▸ Exercise details
In the entries below, begin at the line that has "HALL pin OUT: none -> 3", stop after the line that has "TOF1 pin SDA: 15 -> 14", and output those lines exactly with no pictures.

(Supplied material)

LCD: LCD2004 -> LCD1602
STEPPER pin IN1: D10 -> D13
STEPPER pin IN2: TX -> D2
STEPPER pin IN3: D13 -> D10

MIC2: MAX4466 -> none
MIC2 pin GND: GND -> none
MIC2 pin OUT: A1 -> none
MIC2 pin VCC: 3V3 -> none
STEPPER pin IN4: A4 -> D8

(End Supplied material)
(Supplied material)

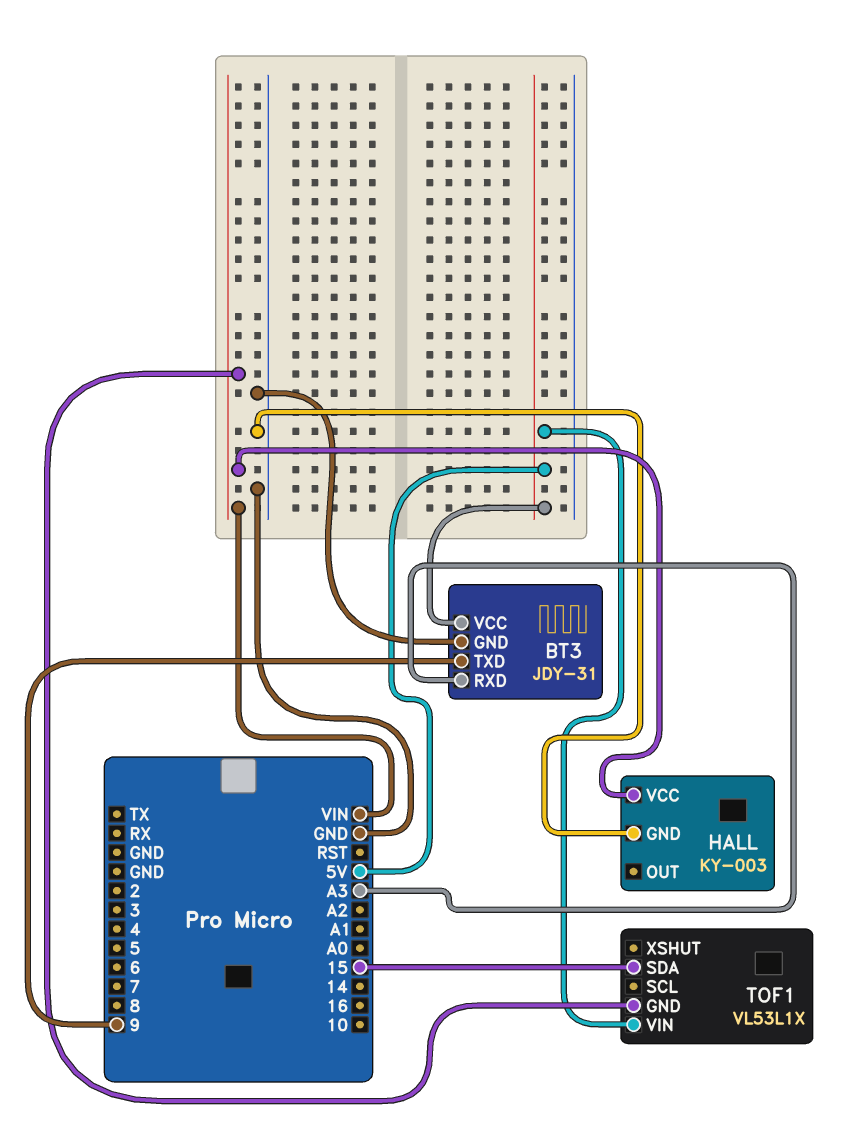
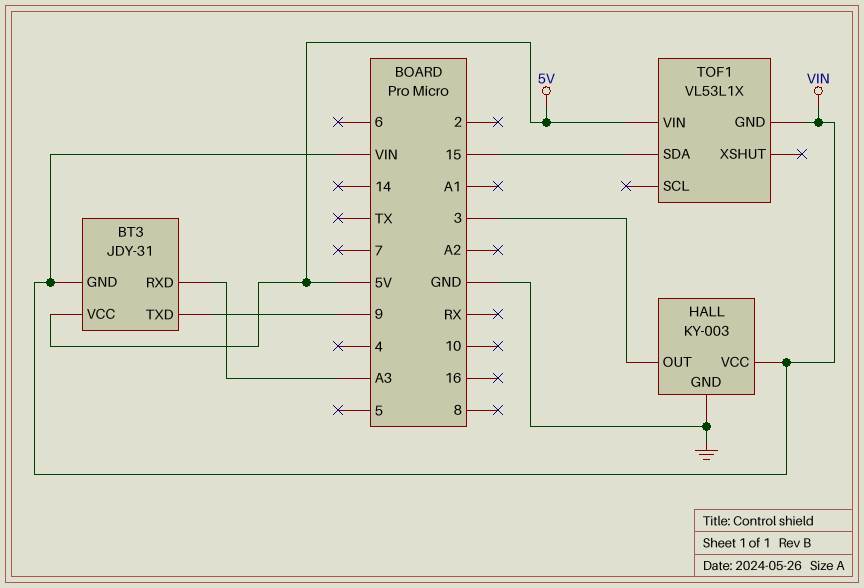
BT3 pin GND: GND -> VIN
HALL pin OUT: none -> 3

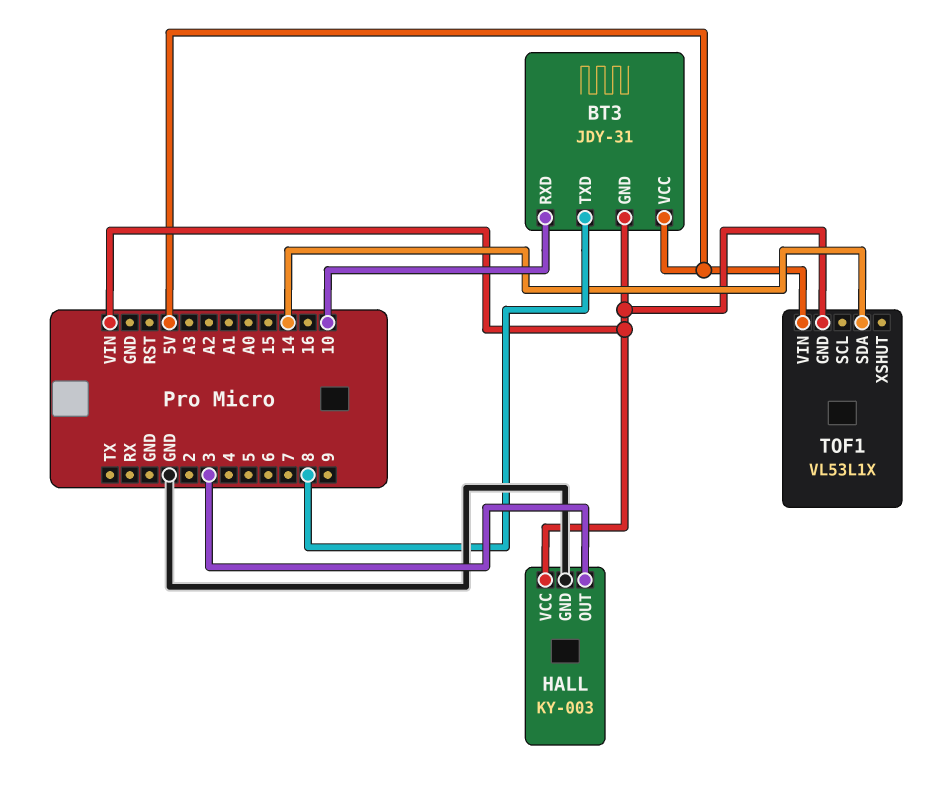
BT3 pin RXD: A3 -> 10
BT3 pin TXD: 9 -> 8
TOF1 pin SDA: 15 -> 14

(End Supplied material)

▸ Result for this exercise
HALL pin OUT: none -> 3

BT3 pin RXD: A3 -> 10
BT3 pin TXD: 9 -> 8
TOF1 pin SDA: 15 -> 14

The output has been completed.